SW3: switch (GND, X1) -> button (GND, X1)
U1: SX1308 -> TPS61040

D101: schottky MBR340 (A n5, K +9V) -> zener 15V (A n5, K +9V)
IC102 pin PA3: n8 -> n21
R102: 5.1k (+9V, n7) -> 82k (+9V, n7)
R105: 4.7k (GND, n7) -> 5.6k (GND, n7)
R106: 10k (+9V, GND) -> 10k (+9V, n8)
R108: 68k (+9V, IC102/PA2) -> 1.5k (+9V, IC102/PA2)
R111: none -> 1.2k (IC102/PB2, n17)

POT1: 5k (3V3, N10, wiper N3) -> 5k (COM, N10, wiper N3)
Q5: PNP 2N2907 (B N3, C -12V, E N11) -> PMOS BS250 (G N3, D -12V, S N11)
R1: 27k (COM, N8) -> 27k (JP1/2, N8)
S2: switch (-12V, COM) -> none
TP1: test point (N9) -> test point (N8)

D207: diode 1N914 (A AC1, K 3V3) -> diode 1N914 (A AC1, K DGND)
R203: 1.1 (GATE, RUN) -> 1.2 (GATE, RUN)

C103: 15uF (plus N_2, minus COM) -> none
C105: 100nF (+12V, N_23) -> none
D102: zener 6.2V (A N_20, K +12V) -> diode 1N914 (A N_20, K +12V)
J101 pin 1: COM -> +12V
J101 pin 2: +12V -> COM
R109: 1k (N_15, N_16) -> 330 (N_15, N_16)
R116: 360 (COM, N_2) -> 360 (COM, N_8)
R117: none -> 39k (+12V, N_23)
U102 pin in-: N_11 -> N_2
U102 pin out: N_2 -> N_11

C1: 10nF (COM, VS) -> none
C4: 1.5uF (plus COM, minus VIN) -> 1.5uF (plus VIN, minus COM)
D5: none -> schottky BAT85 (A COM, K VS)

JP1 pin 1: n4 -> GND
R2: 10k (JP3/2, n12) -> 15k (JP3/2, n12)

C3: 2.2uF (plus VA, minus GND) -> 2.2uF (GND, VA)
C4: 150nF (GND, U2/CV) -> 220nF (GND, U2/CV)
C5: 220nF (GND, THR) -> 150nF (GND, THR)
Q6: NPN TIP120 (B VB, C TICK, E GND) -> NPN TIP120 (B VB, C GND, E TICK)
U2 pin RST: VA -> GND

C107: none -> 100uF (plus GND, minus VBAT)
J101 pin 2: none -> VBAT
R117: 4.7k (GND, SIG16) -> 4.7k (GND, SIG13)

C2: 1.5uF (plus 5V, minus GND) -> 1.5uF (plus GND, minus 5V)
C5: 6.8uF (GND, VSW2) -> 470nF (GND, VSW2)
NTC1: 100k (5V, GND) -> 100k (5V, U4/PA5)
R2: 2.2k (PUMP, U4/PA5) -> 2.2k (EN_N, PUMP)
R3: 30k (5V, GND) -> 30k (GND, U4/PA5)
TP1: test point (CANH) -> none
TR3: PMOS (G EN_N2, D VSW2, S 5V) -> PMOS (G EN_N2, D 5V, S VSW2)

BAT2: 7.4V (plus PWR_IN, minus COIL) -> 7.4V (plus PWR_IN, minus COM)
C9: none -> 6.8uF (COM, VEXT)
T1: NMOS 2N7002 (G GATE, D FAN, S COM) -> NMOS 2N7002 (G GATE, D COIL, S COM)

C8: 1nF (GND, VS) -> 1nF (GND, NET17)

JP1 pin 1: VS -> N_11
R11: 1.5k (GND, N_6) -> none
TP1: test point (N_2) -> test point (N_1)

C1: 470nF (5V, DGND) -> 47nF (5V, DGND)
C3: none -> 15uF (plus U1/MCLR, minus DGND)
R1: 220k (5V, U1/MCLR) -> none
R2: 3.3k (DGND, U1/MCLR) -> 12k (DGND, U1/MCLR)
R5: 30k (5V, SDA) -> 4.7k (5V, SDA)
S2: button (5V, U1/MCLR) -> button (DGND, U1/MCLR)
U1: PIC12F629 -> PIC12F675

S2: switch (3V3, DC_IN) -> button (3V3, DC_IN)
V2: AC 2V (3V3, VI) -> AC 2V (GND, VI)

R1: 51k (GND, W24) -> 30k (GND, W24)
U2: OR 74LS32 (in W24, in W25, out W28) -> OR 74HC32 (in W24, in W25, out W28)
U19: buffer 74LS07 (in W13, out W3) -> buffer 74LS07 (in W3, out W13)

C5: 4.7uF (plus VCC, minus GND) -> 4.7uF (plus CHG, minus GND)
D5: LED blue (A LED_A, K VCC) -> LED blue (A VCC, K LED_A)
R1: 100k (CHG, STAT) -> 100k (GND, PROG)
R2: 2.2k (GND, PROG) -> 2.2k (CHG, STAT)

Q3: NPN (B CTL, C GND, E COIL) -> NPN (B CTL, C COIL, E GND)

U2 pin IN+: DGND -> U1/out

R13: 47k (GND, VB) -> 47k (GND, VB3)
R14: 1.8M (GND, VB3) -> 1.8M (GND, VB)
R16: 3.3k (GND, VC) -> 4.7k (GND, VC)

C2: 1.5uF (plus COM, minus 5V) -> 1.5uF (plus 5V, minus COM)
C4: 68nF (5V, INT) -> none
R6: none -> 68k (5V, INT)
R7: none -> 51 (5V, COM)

━━━━━━━━━━

Return the listing above exactly, line for line.

SW3: switch (GND, X1) -> button (GND, X1)
U1: SX1308 -> TPS61040

D101: schottky MBR340 (A n5, K +9V) -> zener 15V (A n5, K +9V)
IC102 pin PA3: n8 -> n21
R102: 5.1k (+9V, n7) -> 82k (+9V, n7)
R105: 4.7k (GND, n7) -> 5.6k (GND, n7)
R106: 10k (+9V, GND) -> 10k (+9V, n8)
R108: 68k (+9V, IC102/PA2) -> 1.5k (+9V, IC102/PA2)
R111: none -> 1.2k (IC102/PB2, n17)

POT1: 5k (3V3, N10, wiper N3) -> 5k (COM, N10, wiper N3)
Q5: PNP 2N2907 (B N3, C -12V, E N11) -> PMOS BS250 (G N3, D -12V, S N11)
R1: 27k (COM, N8) -> 27k (JP1/2, N8)
S2: switch (-12V, COM) -> none
TP1: test point (N9) -> test point (N8)

D207: diode 1N914 (A AC1, K 3V3) -> diode 1N914 (A AC1, K DGND)
R203: 1.1 (GATE, RUN) -> 1.2 (GATE, RUN)

C103: 15uF (plus N_2, minus COM) -> none
C105: 100nF (+12V, N_23) -> none
D102: zener 6.2V (A N_20, K +12V) -> diode 1N914 (A N_20, K +12V)
J101 pin 1: COM -> +12V
J101 pin 2: +12V -> COM
R109: 1k (N_15, N_16) -> 330 (N_15, N_16)
R116: 360 (COM, N_2) -> 360 (COM, N_8)
R117: none -> 39k (+12V, N_23)
U102 pin in-: N_11 -> N_2
U102 pin out: N_2 -> N_11

C1: 10nF (COM, VS) -> none
C4: 1.5uF (plus COM, minus VIN) -> 1.5uF (plus VIN, minus COM)
D5: none -> schottky BAT85 (A COM, K VS)

JP1 pin 1: n4 -> GND
R2: 10k (JP3/2, n12) -> 15k (JP3/2, n12)

C3: 2.2uF (plus VA, minus GND) -> 2.2uF (GND, VA)
C4: 150nF (GND, U2/CV) -> 220nF (GND, U2/CV)
C5: 220nF (GND, THR) -> 150nF (GND, THR)
Q6: NPN TIP120 (B VB, C TICK, E GND) -> NPN TIP120 (B VB, C GND, E TICK)
U2 pin RST: VA -> GND

C107: none -> 100uF (plus GND, minus VBAT)
J101 pin 2: none -> VBAT
R117: 4.7k (GND, SIG16) -> 4.7k (GND, SIG13)

C2: 1.5uF (plus 5V, minus GND) -> 1.5uF (plus GND, minus 5V)
C5: 6.8uF (GND, VSW2) -> 470nF (GND, VSW2)
NTC1: 100k (5V, GND) -> 100k (5V, U4/PA5)
R2: 2.2k (PUMP, U4/PA5) -> 2.2k (EN_N, PUMP)
R3: 30k (5V, GND) -> 30k (GND, U4/PA5)
TP1: test point (CANH) -> none
TR3: PMOS (G EN_N2, D VSW2, S 5V) -> PMOS (G EN_N2, D 5V, S VSW2)

BAT2: 7.4V (plus PWR_IN, minus COIL) -> 7.4V (plus PWR_IN, minus COM)
C9: none -> 6.8uF (COM, VEXT)
T1: NMOS 2N7002 (G GATE, D FAN, S COM) -> NMOS 2N7002 (G GATE, D COIL, S COM)

C8: 1nF (GND, VS) -> 1nF (GND, NET17)

JP1 pin 1: VS -> N_11
R11: 1.5k (GND, N_6) -> none
TP1: test point (N_2) -> test point (N_1)

C1: 470nF (5V, DGND) -> 47nF (5V, DGND)
C3: none -> 15uF (plus U1/MCLR, minus DGND)
R1: 220k (5V, U1/MCLR) -> none
R2: 3.3k (DGND, U1/MCLR) -> 12k (DGND, U1/MCLR)
R5: 30k (5V, SDA) -> 4.7k (5V, SDA)
S2: button (5V, U1/MCLR) -> button (DGND, U1/MCLR)
U1: PIC12F629 -> PIC12F675

S2: switch (3V3, DC_IN) -> button (3V3, DC_IN)
V2: AC 2V (3V3, VI) -> AC 2V (GND, VI)

R1: 51k (GND, W24) -> 30k (GND, W24)
U2: OR 74LS32 (in W24, in W25, out W28) -> OR 74HC32 (in W24, in W25, out W28)
U19: buffer 74LS07 (in W13, out W3) -> buffer 74LS07 (in W3, out W13)

C5: 4.7uF (plus VCC, minus GND) -> 4.7uF (plus CHG, minus GND)
D5: LED blue (A LED_A, K VCC) -> LED blue (A VCC, K LED_A)
R1: 100k (CHG, STAT) -> 100k (GND, PROG)
R2: 2.2k (GND, PROG) -> 2.2k (CHG, STAT)

Q3: NPN (B CTL, C GND, E COIL) -> NPN (B CTL, C COIL, E GND)

U2 pin IN+: DGND -> U1/out

R13: 47k (GND, VB) -> 47k (GND, VB3)
R14: 1.8M (GND, VB3) -> 1.8M (GND, VB)
R16: 3.3k (GND, VC) -> 4.7k (GND, VC)

C2: 1.5uF (plus COM, minus 5V) -> 1.5uF (plus 5V, minus COM)
C4: 68nF (5V, INT) -> none
R6: none -> 68k (5V, INT)
R7: none -> 51 (5V, COM)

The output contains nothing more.